- **What you have to do**
Restate the listing word for word; omit the images.

- **Given information**
---+---

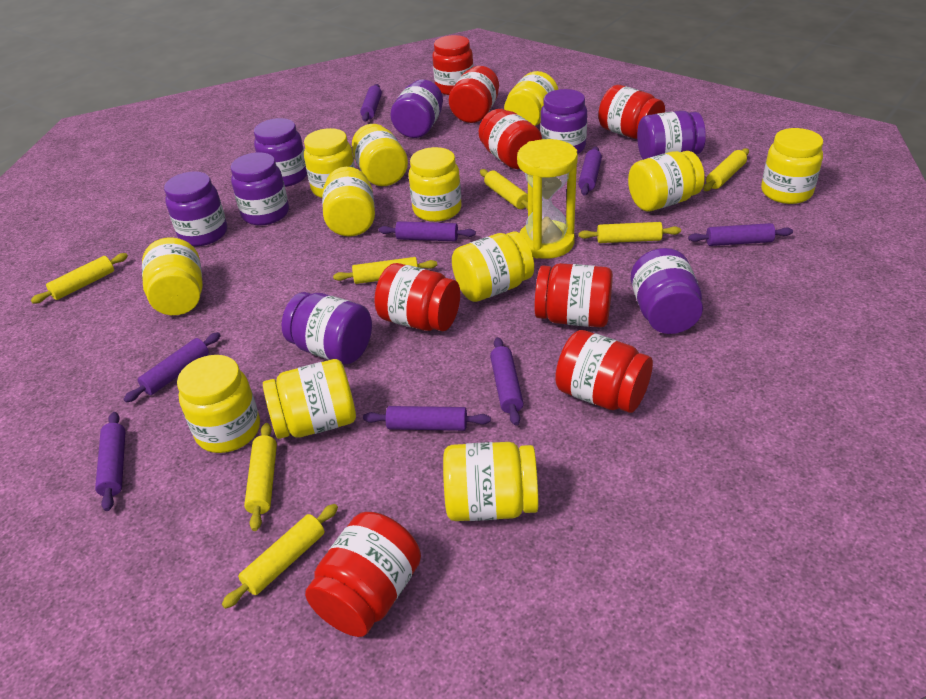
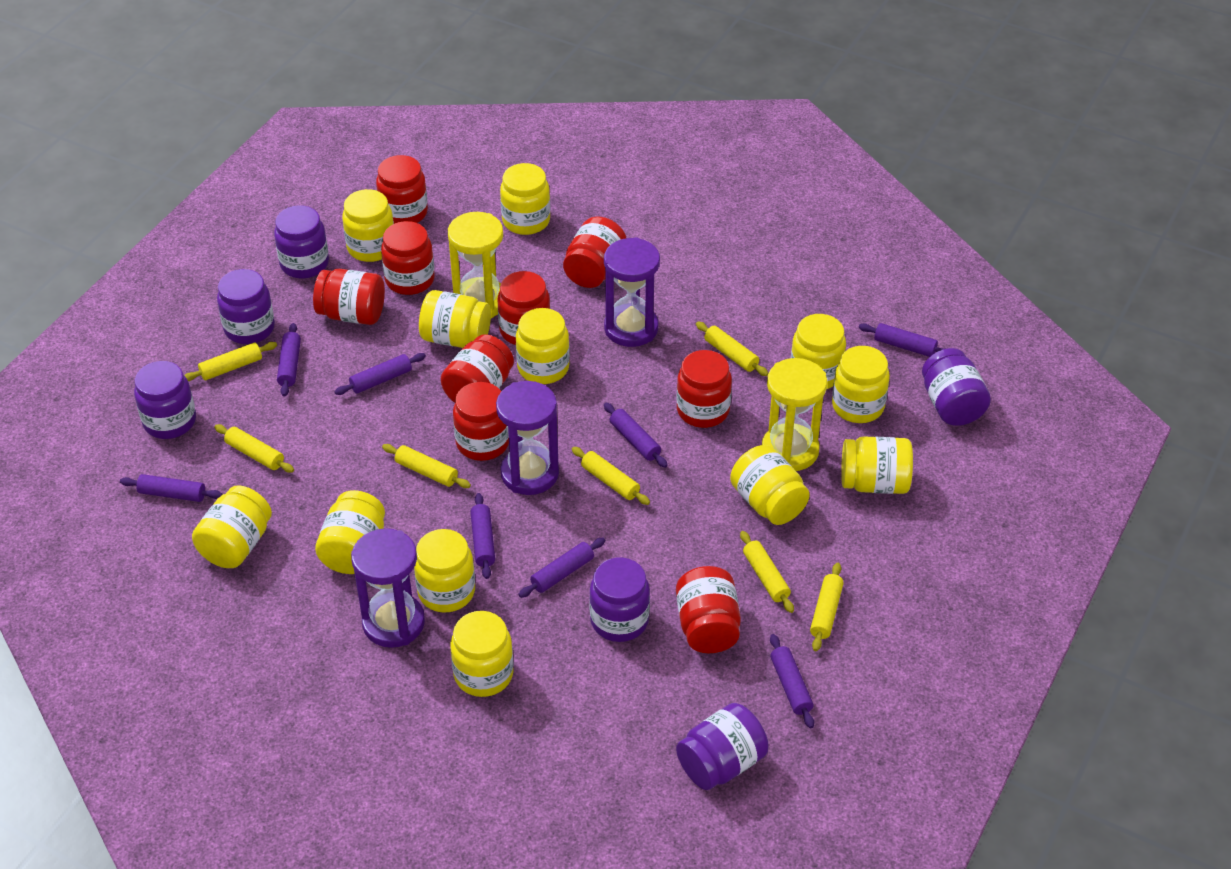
purple hourglass: 0 -> 3
purple jar: 8 -> 6
red jar: 8 -> 9
yellow hourglass: 1 -> 2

---+---

- **Solution to this problem**
purple hourglass: 0 -> 3
purple jar: 8 -> 6
red jar: 8 -> 9
yellow hourglass: 1 -> 2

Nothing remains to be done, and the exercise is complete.